━━━ Input material ━━━

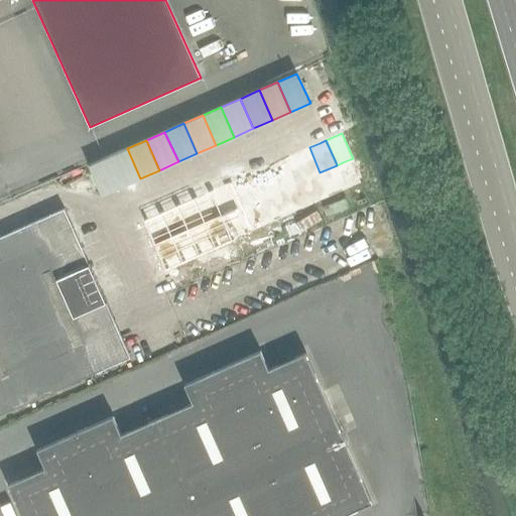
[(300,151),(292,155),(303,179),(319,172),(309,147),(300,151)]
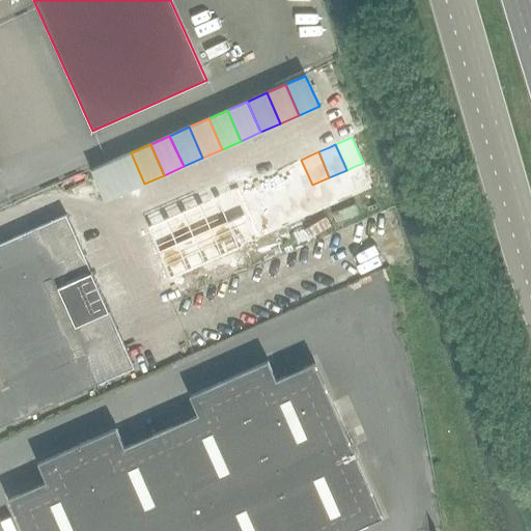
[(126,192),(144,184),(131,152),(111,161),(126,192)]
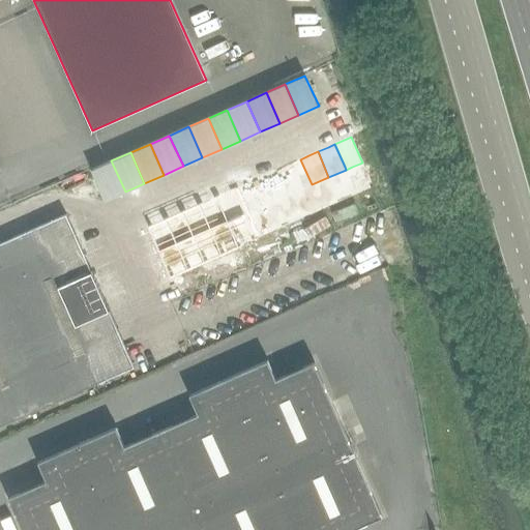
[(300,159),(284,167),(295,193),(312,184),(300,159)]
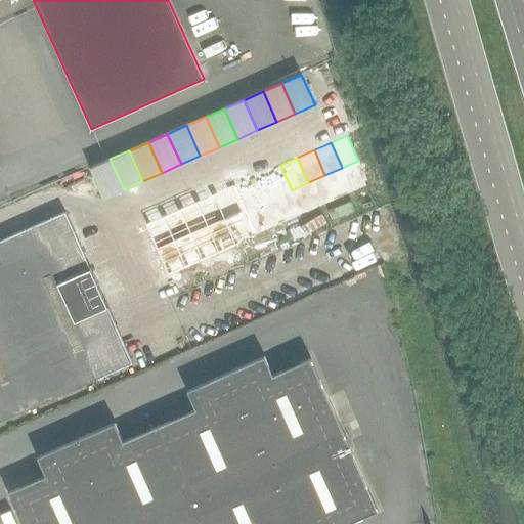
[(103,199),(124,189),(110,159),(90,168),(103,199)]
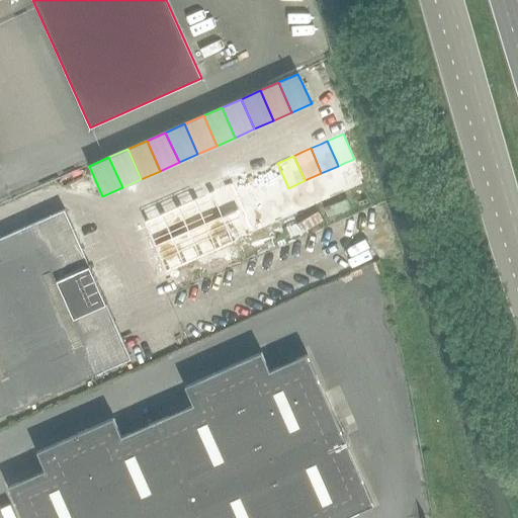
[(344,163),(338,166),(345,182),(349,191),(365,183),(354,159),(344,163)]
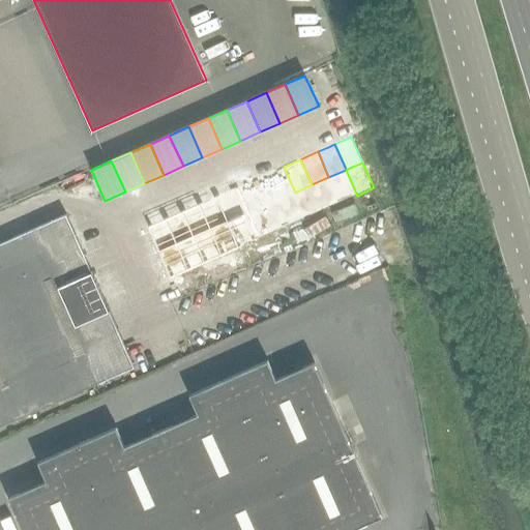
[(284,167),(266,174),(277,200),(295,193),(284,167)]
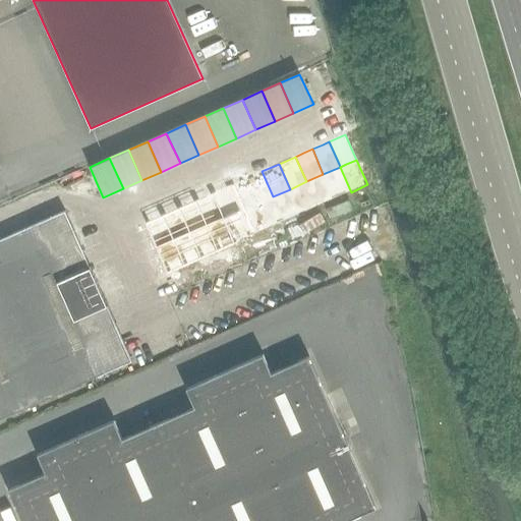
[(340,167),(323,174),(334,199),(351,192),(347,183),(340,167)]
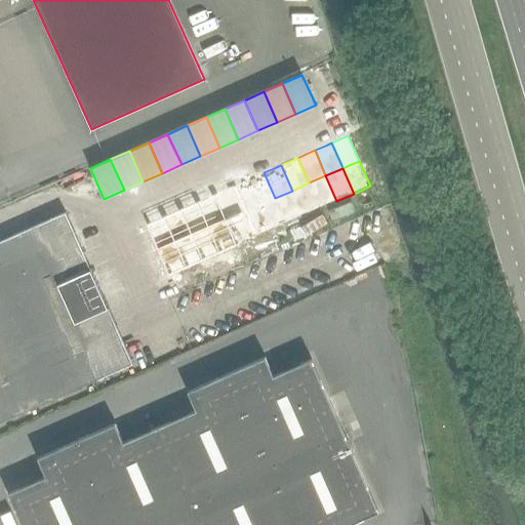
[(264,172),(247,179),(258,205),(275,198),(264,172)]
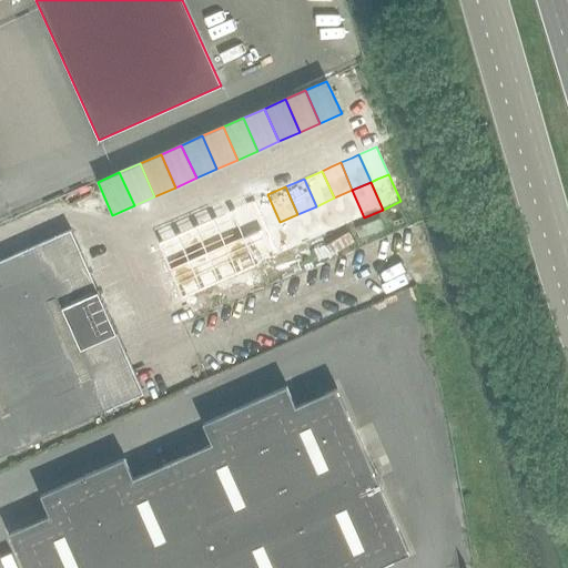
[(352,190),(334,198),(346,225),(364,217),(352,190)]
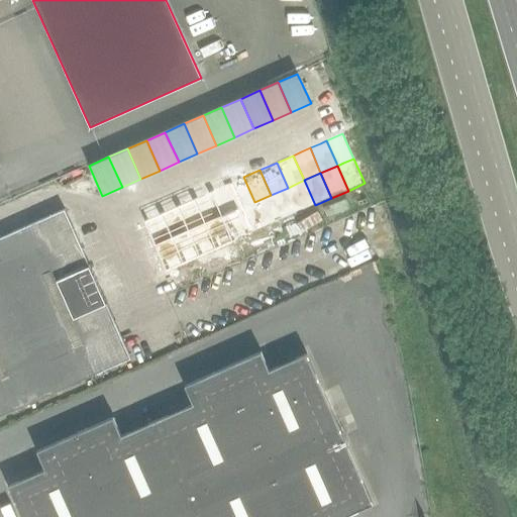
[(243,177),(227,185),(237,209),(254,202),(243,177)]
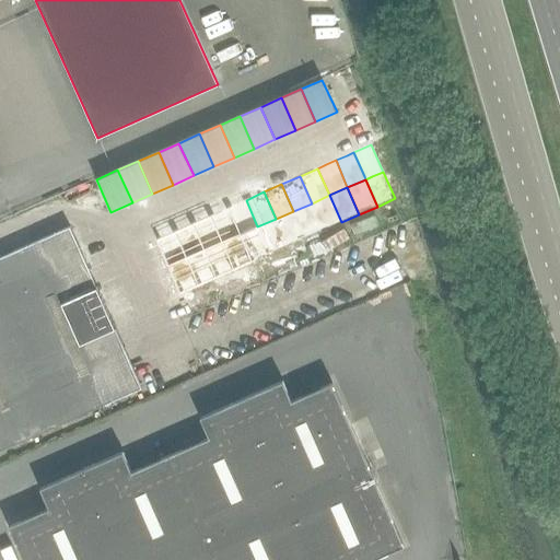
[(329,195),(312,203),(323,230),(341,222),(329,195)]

━━━

--- How to complete this task ---
Excluding the pictures, write out exactly the lines from the line that contains "[(352,190),(334,198),(346,225),(364,217),(352,190)]" through the end of the records.

--- Solution ---
[(352,190),(334,198),(346,225),(364,217),(352,190)]
[(243,177),(227,185),(237,209),(254,202),(243,177)]
[(329,195),(312,203),(323,230),(341,222),(329,195)]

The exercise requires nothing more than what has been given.